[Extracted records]
########

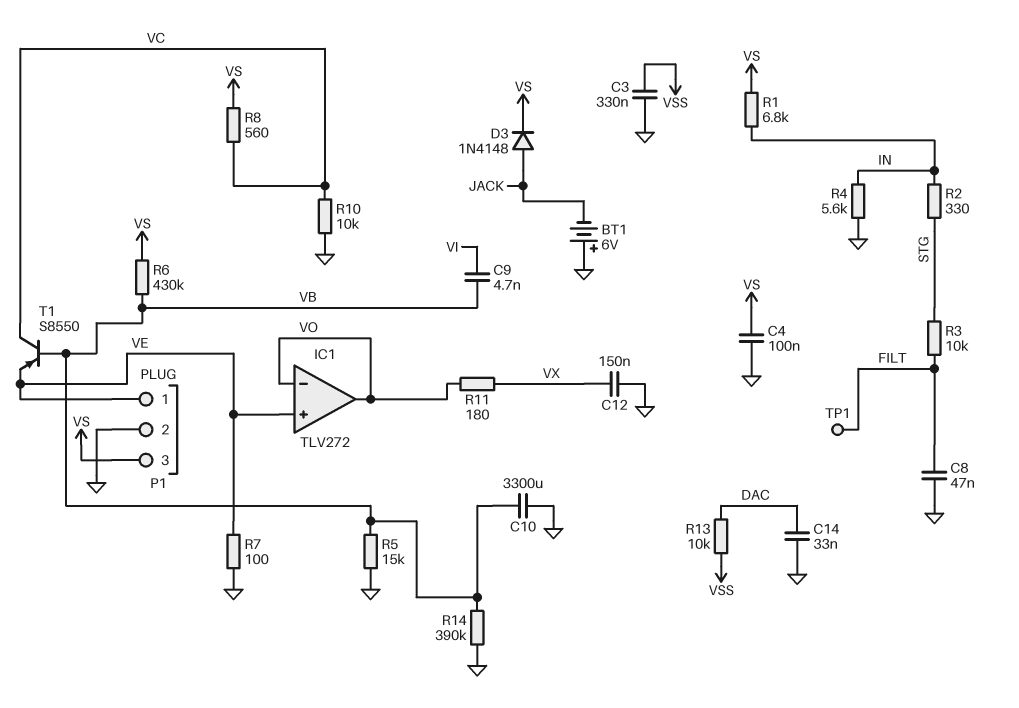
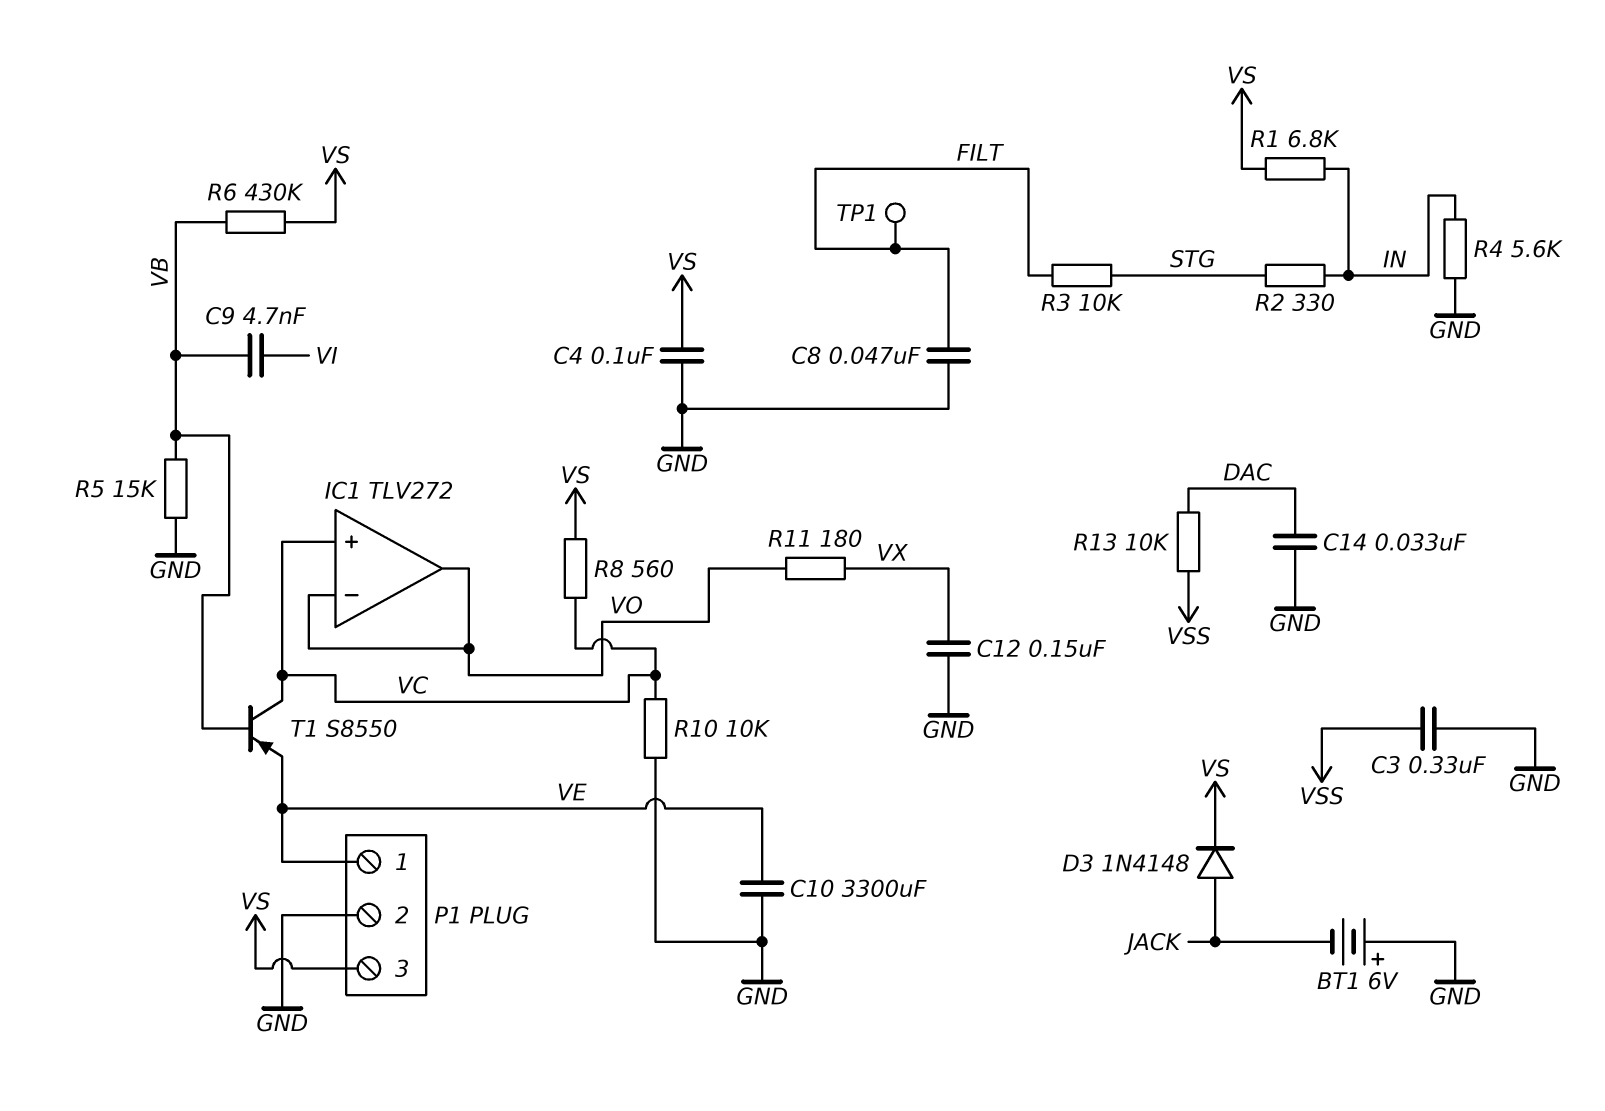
C10: 3300uF (GND, VB) -> 3300uF (GND, VE)
IC1 pin in+: VE -> VC
R7: 100 (GND, VE) -> none
R14: 390k (GND, VB) -> none

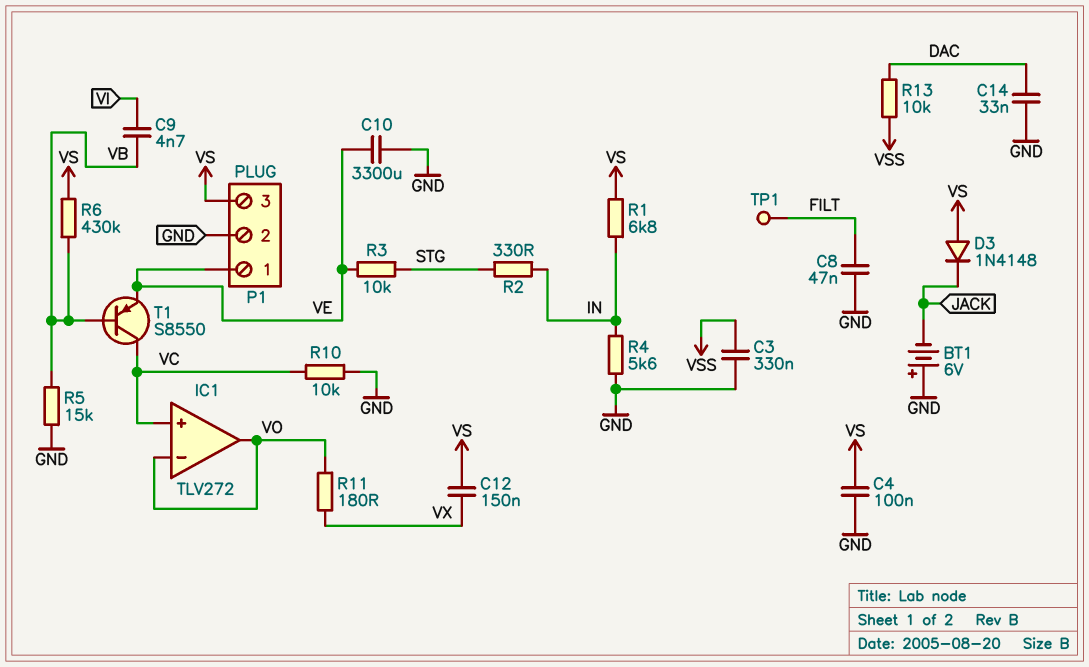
C12: 150nF (GND, VX) -> 150nF (VS, VX)
D3: diode 1N4148 (A JACK, K VS) -> diode 1N4148 (A VS, K JACK)
R3: 10k (FILT, STG) -> 10k (STG, VE)
R8: 560 (VC, VS) -> none

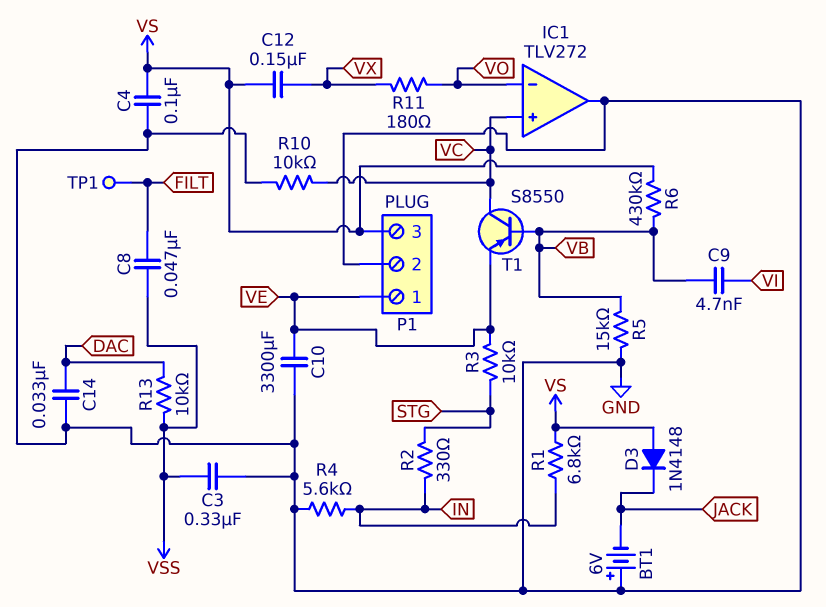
C8: 47nF (FILT, GND) -> 47nF (FILT, VSS)
IC1 pin out: VO -> GND

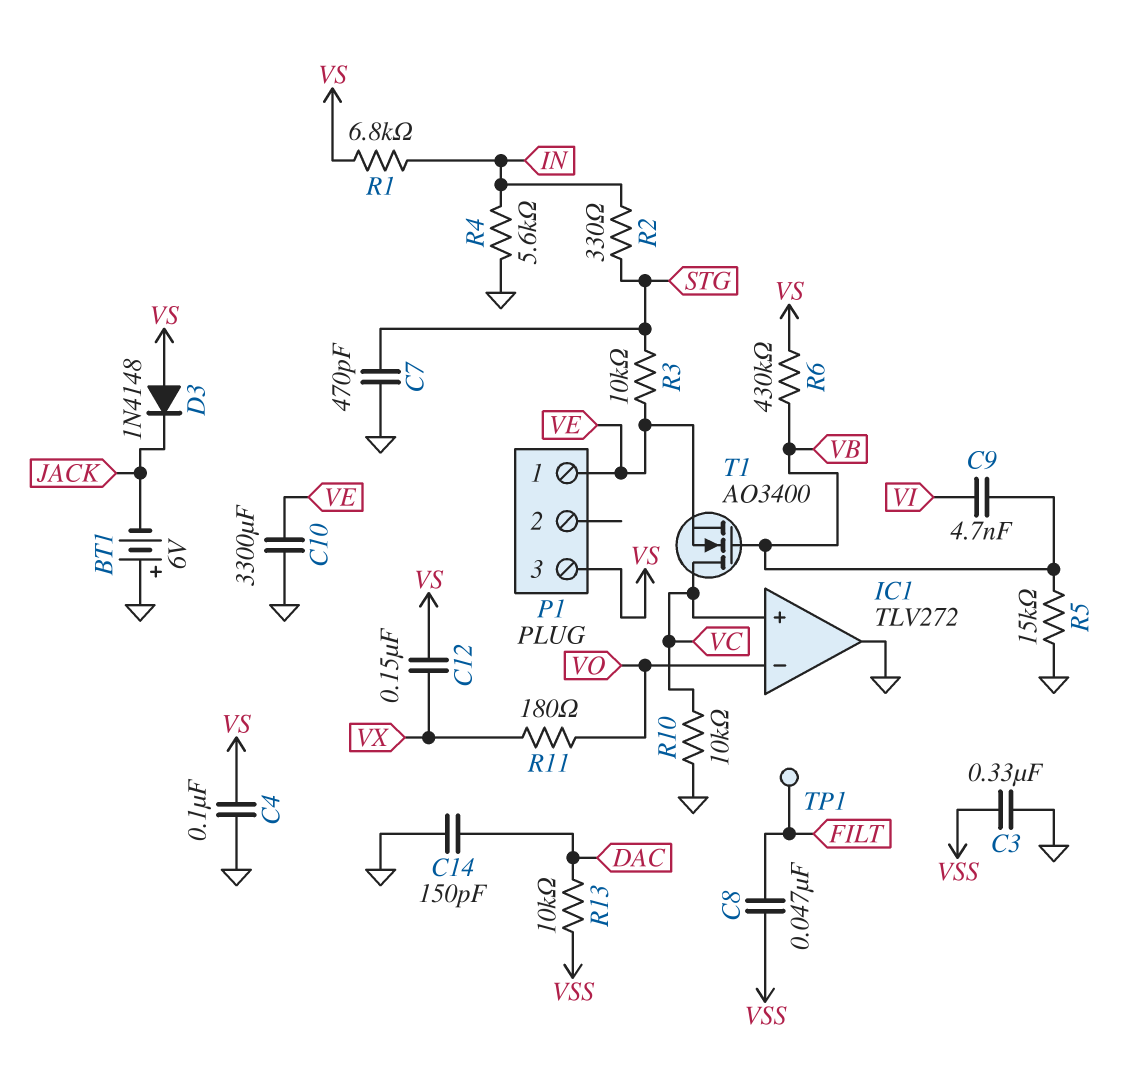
C7: none -> 470pF (GND, STG)
C14: 33nF (DAC, GND) -> 150pF (DAC, GND)
P1 pin 2: GND -> none
T1: PNP S8550 (B VB, C VC, E VE) -> NMOS AO3400 (G VB, D VC, S VE)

########

▶ _TASK_: Output the data above exactly, beginning at its first line and ending with the line that holds "R3: 10k (FILT, STG) -> 10k (STG, VE)". Leave out the pictures and add nothing.

▶ _TASK RESULT_:
C10: 3300uF (GND, VB) -> 3300uF (GND, VE)
IC1 pin in+: VE -> VC
R7: 100 (GND, VE) -> none
R14: 390k (GND, VB) -> none

C12: 150nF (GND, VX) -> 150nF (VS, VX)
D3: diode 1N4148 (A JACK, K VS) -> diode 1N4148 (A VS, K JACK)
R3: 10k (FILT, STG) -> 10k (STG, VE)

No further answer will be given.